Copy out the entries that follow, unchanged.

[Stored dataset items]

----

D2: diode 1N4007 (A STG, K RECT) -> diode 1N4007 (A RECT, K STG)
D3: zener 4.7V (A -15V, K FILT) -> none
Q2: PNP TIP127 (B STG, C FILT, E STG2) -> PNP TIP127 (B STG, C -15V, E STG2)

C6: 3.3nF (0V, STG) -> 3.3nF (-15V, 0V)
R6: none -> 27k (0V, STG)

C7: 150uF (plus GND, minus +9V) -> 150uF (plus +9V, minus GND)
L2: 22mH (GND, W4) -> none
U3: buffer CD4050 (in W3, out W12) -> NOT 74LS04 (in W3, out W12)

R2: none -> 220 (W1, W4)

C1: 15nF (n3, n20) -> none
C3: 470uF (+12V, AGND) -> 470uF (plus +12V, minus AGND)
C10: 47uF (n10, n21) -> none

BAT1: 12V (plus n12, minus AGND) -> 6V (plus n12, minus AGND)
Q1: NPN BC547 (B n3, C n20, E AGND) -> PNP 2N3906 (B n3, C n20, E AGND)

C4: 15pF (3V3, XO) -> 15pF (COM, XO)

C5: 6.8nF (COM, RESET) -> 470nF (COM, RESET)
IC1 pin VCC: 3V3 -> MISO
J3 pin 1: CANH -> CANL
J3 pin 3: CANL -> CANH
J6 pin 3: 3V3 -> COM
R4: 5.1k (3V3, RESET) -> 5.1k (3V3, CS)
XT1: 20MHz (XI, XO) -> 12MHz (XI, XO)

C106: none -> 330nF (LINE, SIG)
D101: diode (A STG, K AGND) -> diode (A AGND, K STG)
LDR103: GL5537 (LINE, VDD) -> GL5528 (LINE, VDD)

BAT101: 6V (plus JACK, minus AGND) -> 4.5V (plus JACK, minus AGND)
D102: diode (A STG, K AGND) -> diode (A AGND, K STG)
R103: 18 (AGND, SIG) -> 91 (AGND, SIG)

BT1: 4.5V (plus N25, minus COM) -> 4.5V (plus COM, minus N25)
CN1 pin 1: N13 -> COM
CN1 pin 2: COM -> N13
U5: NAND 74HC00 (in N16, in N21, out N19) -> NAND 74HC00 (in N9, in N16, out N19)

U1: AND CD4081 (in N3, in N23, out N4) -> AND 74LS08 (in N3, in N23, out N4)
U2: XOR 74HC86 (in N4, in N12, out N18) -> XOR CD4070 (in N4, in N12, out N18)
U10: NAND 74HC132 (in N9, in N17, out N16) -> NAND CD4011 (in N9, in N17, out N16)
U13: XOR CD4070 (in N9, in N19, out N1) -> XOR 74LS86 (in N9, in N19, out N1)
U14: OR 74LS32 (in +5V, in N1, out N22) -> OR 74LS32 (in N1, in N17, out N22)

----

• _Exercise answer_
D2: diode 1N4007 (A STG, K RECT) -> diode 1N4007 (A RECT, K STG)
D3: zener 4.7V (A -15V, K FILT) -> none
Q2: PNP TIP127 (B STG, C FILT, E STG2) -> PNP TIP127 (B STG, C -15V, E STG2)

C6: 3.3nF (0V, STG) -> 3.3nF (-15V, 0V)
R6: none -> 27k (0V, STG)

C7: 150uF (plus GND, minus +9V) -> 150uF (plus +9V, minus GND)
L2: 22mH (GND, W4) -> none
U3: buffer CD4050 (in W3, out W12) -> NOT 74LS04 (in W3, out W12)

R2: none -> 220 (W1, W4)

C1: 15nF (n3, n20) -> none
C3: 470uF (+12V, AGND) -> 470uF (plus +12V, minus AGND)
C10: 47uF (n10, n21) -> none

BAT1: 12V (plus n12, minus AGND) -> 6V (plus n12, minus AGND)
Q1: NPN BC547 (B n3, C n20, E AGND) -> PNP 2N3906 (B n3, C n20, E AGND)

C4: 15pF (3V3, XO) -> 15pF (COM, XO)

C5: 6.8nF (COM, RESET) -> 470nF (COM, RESET)
IC1 pin VCC: 3V3 -> MISO
J3 pin 1: CANH -> CANL
J3 pin 3: CANL -> CANH
J6 pin 3: 3V3 -> COM
R4: 5.1k (3V3, RESET) -> 5.1k (3V3, CS)
XT1: 20MHz (XI, XO) -> 12MHz (XI, XO)

C106: none -> 330nF (LINE, SIG)
D101: diode (A STG, K AGND) -> diode (A AGND, K STG)
LDR103: GL5537 (LINE, VDD) -> GL5528 (LINE, VDD)

BAT101: 6V (plus JACK, minus AGND) -> 4.5V (plus JACK, minus AGND)
D102: diode (A STG, K AGND) -> diode (A AGND, K STG)
R103: 18 (AGND, SIG) -> 91 (AGND, SIG)

BT1: 4.5V (plus N25, minus COM) -> 4.5V (plus COM, minus N25)
CN1 pin 1: N13 -> COM
CN1 pin 2: COM -> N13
U5: NAND 74HC00 (in N16, in N21, out N19) -> NAND 74HC00 (in N9, in N16, out N19)

U1: AND CD4081 (in N3, in N23, out N4) -> AND 74LS08 (in N3, in N23, out N4)
U2: XOR 74HC86 (in N4, in N12, out N18) -> XOR CD4070 (in N4, in N12, out N18)
U10: NAND 74HC132 (in N9, in N17, out N16) -> NAND CD4011 (in N9, in N17, out N16)
U13: XOR CD4070 (in N9, in N19, out N1) -> XOR 74LS86 (in N9, in N19, out N1)
U14: OR 74LS32 (in +5V, in N1, out N22) -> OR 74LS32 (in N1, in N17, out N22)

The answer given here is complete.